++++ Dataset extract ++++
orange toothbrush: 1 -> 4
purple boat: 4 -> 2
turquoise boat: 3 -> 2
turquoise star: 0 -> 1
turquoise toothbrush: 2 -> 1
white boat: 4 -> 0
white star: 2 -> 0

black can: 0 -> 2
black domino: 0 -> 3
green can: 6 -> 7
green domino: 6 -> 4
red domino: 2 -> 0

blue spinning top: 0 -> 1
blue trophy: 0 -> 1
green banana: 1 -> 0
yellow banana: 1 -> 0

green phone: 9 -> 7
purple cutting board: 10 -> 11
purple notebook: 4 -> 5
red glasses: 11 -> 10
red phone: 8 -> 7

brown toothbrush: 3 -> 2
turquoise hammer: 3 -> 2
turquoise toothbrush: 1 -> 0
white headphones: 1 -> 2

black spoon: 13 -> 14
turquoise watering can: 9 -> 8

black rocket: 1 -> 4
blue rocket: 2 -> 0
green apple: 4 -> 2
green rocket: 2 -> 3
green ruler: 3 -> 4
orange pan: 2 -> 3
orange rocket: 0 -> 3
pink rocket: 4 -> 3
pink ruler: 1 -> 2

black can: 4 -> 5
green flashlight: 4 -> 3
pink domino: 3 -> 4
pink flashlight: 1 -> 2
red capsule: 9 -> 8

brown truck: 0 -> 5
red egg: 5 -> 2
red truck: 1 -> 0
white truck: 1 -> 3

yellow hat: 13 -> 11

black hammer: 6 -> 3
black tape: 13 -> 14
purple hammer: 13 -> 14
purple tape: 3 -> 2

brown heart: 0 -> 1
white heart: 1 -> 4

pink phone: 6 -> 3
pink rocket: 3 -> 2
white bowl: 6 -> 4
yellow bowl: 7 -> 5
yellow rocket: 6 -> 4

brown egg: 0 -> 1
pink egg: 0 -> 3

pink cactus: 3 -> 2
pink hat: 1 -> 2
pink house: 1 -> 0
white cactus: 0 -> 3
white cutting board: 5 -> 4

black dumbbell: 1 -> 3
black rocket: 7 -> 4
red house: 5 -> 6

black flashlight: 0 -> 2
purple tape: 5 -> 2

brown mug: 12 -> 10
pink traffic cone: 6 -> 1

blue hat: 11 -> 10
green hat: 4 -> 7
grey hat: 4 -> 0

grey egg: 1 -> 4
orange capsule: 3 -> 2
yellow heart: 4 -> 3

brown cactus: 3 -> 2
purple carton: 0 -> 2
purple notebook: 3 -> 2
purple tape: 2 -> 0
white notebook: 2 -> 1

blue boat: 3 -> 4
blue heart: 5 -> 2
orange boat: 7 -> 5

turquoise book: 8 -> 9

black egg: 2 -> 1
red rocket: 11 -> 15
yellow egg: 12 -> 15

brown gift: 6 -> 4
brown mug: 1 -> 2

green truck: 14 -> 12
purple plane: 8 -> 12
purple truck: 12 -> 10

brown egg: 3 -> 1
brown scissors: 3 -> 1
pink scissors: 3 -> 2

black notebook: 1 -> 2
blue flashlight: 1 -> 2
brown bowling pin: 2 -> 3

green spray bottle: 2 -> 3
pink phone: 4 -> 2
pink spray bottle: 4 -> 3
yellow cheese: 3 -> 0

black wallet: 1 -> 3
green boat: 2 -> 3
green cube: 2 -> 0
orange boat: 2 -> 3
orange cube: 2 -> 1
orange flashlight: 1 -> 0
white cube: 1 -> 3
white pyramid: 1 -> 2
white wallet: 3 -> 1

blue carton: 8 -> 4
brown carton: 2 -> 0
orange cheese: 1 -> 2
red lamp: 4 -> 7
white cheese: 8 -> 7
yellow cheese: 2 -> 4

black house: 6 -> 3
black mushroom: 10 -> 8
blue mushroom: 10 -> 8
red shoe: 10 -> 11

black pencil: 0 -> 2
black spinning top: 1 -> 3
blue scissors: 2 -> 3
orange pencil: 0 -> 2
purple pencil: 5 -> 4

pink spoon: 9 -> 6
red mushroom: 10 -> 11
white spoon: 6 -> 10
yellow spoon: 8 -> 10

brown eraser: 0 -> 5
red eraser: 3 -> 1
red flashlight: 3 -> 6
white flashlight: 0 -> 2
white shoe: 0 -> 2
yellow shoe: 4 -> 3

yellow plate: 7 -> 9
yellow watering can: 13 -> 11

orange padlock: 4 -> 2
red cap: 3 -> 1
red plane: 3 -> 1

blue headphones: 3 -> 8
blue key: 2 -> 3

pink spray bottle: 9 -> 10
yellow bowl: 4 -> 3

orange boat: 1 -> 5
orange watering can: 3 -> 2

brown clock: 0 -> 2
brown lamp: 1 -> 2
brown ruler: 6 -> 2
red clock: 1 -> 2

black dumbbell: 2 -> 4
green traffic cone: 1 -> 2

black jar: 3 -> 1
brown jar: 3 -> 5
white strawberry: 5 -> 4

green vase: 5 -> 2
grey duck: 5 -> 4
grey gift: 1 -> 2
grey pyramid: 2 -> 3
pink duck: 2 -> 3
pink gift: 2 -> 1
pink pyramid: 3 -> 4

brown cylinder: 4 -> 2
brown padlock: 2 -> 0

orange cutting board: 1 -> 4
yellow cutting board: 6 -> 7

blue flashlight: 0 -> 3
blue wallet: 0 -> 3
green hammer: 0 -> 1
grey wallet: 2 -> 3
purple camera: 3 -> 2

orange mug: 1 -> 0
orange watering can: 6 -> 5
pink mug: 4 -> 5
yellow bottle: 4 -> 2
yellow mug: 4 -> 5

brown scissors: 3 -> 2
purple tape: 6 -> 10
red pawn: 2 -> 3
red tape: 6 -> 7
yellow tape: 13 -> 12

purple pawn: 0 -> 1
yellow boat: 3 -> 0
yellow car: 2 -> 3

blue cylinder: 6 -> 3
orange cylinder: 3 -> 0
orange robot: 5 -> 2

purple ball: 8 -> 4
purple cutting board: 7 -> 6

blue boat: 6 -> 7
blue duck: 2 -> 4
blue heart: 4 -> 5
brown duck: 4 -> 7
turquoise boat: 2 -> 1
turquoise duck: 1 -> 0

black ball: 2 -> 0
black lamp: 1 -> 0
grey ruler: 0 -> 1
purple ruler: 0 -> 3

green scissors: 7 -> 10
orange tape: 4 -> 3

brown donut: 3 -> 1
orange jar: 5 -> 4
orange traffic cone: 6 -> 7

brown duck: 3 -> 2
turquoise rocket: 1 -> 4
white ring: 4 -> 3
++++
- _Exercise description_
Transcribe the data exactly.

- _Expected answer_
orange toothbrush: 1 -> 4
purple boat: 4 -> 2
turquoise boat: 3 -> 2
turquoise star: 0 -> 1
turquoise toothbrush: 2 -> 1
white boat: 4 -> 0
white star: 2 -> 0

black can: 0 -> 2
black domino: 0 -> 3
green can: 6 -> 7
green domino: 6 -> 4
red domino: 2 -> 0

blue spinning top: 0 -> 1
blue trophy: 0 -> 1
green banana: 1 -> 0
yellow banana: 1 -> 0

green phone: 9 -> 7
purple cutting board: 10 -> 11
purple notebook: 4 -> 5
red glasses: 11 -> 10
red phone: 8 -> 7

brown toothbrush: 3 -> 2
turquoise hammer: 3 -> 2
turquoise toothbrush: 1 -> 0
white headphones: 1 -> 2

black spoon: 13 -> 14
turquoise watering can: 9 -> 8

black rocket: 1 -> 4
blue rocket: 2 -> 0
green apple: 4 -> 2
green rocket: 2 -> 3
green ruler: 3 -> 4
orange pan: 2 -> 3
orange rocket: 0 -> 3
pink rocket: 4 -> 3
pink ruler: 1 -> 2

black can: 4 -> 5
green flashlight: 4 -> 3
pink domino: 3 -> 4
pink flashlight: 1 -> 2
red capsule: 9 -> 8

brown truck: 0 -> 5
red egg: 5 -> 2
red truck: 1 -> 0
white truck: 1 -> 3

yellow hat: 13 -> 11

black hammer: 6 -> 3
black tape: 13 -> 14
purple hammer: 13 -> 14
purple tape: 3 -> 2

brown heart: 0 -> 1
white heart: 1 -> 4

pink phone: 6 -> 3
pink rocket: 3 -> 2
white bowl: 6 -> 4
yellow bowl: 7 -> 5
yellow rocket: 6 -> 4

brown egg: 0 -> 1
pink egg: 0 -> 3

pink cactus: 3 -> 2
pink hat: 1 -> 2
pink house: 1 -> 0
white cactus: 0 -> 3
white cutting board: 5 -> 4

black dumbbell: 1 -> 3
black rocket: 7 -> 4
red house: 5 -> 6

black flashlight: 0 -> 2
purple tape: 5 -> 2

brown mug: 12 -> 10
pink traffic cone: 6 -> 1

blue hat: 11 -> 10
green hat: 4 -> 7
grey hat: 4 -> 0

grey egg: 1 -> 4
orange capsule: 3 -> 2
yellow heart: 4 -> 3

brown cactus: 3 -> 2
purple carton: 0 -> 2
purple notebook: 3 -> 2
purple tape: 2 -> 0
white notebook: 2 -> 1

blue boat: 3 -> 4
blue heart: 5 -> 2
orange boat: 7 -> 5

turquoise book: 8 -> 9

black egg: 2 -> 1
red rocket: 11 -> 15
yellow egg: 12 -> 15

brown gift: 6 -> 4
brown mug: 1 -> 2

green truck: 14 -> 12
purple plane: 8 -> 12
purple truck: 12 -> 10

brown egg: 3 -> 1
brown scissors: 3 -> 1
pink scissors: 3 -> 2

black notebook: 1 -> 2
blue flashlight: 1 -> 2
brown bowling pin: 2 -> 3

green spray bottle: 2 -> 3
pink phone: 4 -> 2
pink spray bottle: 4 -> 3
yellow cheese: 3 -> 0

black wallet: 1 -> 3
green boat: 2 -> 3
green cube: 2 -> 0
orange boat: 2 -> 3
orange cube: 2 -> 1
orange flashlight: 1 -> 0
white cube: 1 -> 3
white pyramid: 1 -> 2
white wallet: 3 -> 1

blue carton: 8 -> 4
brown carton: 2 -> 0
orange cheese: 1 -> 2
red lamp: 4 -> 7
white cheese: 8 -> 7
yellow cheese: 2 -> 4

black house: 6 -> 3
black mushroom: 10 -> 8
blue mushroom: 10 -> 8
red shoe: 10 -> 11

black pencil: 0 -> 2
black spinning top: 1 -> 3
blue scissors: 2 -> 3
orange pencil: 0 -> 2
purple pencil: 5 -> 4

pink spoon: 9 -> 6
red mushroom: 10 -> 11
white spoon: 6 -> 10
yellow spoon: 8 -> 10

brown eraser: 0 -> 5
red eraser: 3 -> 1
red flashlight: 3 -> 6
white flashlight: 0 -> 2
white shoe: 0 -> 2
yellow shoe: 4 -> 3

yellow plate: 7 -> 9
yellow watering can: 13 -> 11

orange padlock: 4 -> 2
red cap: 3 -> 1
red plane: 3 -> 1

blue headphones: 3 -> 8
blue key: 2 -> 3

pink spray bottle: 9 -> 10
yellow bowl: 4 -> 3

orange boat: 1 -> 5
orange watering can: 3 -> 2

brown clock: 0 -> 2
brown lamp: 1 -> 2
brown ruler: 6 -> 2
red clock: 1 -> 2

black dumbbell: 2 -> 4
green traffic cone: 1 -> 2

black jar: 3 -> 1
brown jar: 3 -> 5
white strawberry: 5 -> 4

green vase: 5 -> 2
grey duck: 5 -> 4
grey gift: 1 -> 2
grey pyramid: 2 -> 3
pink duck: 2 -> 3
pink gift: 2 -> 1
pink pyramid: 3 -> 4

brown cylinder: 4 -> 2
brown padlock: 2 -> 0

orange cutting board: 1 -> 4
yellow cutting board: 6 -> 7

blue flashlight: 0 -> 3
blue wallet: 0 -> 3
green hammer: 0 -> 1
grey wallet: 2 -> 3
purple camera: 3 -> 2

orange mug: 1 -> 0
orange watering can: 6 -> 5
pink mug: 4 -> 5
yellow bottle: 4 -> 2
yellow mug: 4 -> 5

brown scissors: 3 -> 2
purple tape: 6 -> 10
red pawn: 2 -> 3
red tape: 6 -> 7
yellow tape: 13 -> 12

purple pawn: 0 -> 1
yellow boat: 3 -> 0
yellow car: 2 -> 3

blue cylinder: 6 -> 3
orange cylinder: 3 -> 0
orange robot: 5 -> 2

purple ball: 8 -> 4
purple cutting board: 7 -> 6

blue boat: 6 -> 7
blue duck: 2 -> 4
blue heart: 4 -> 5
brown duck: 4 -> 7
turquoise boat: 2 -> 1
turquoise duck: 1 -> 0

black ball: 2 -> 0
black lamp: 1 -> 0
grey ruler: 0 -> 1
purple ruler: 0 -> 3

green scissors: 7 -> 10
orange tape: 4 -> 3

brown donut: 3 -> 1
orange jar: 5 -> 4
orange traffic cone: 6 -> 7

brown duck: 3 -> 2
turquoise rocket: 1 -> 4
white ring: 4 -> 3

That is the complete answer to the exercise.